Coordinate-based object records:
■ ■ ■ ■ ■ ■ ■
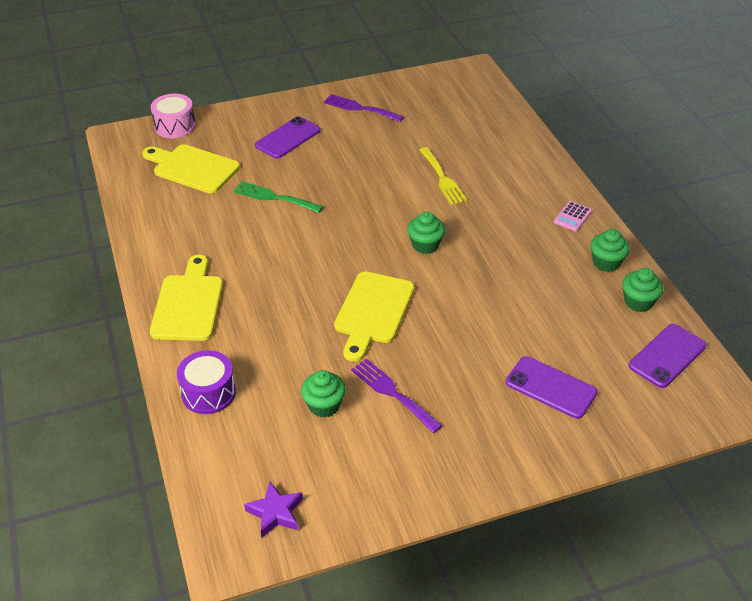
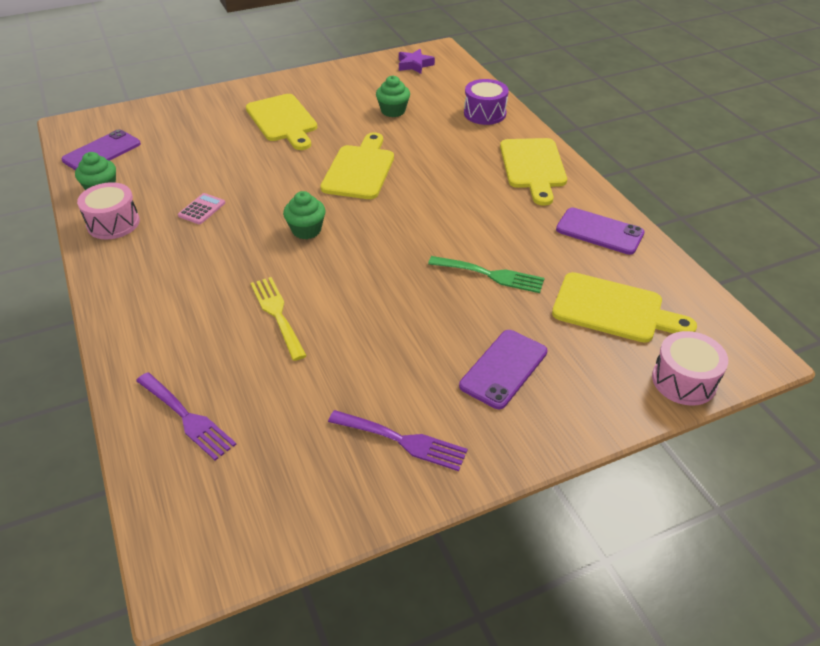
camera: 175 degrees right, 0 degrees up
(392, 393) = (340, 120): purple fork -> purple fork (187, 418)
(464, 396) = (283, 120): none -> yellow cutting board
(550, 387) = (212, 128): purple phone -> purple phone (599, 231)
(572, 217) = (125, 271): pink calculator -> pink calculator (202, 209)
(606, 262) = (113, 223): green cupcake -> pink drum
■ ■ ■ ■ ■ ■ ■
# Work to complete
Show all of the lines above in which "pink" is present.

# Exercise solution
(572, 217) = (125, 271): pink calculator -> pink calculator (202, 209)
(606, 262) = (113, 223): green cupcake -> pink drum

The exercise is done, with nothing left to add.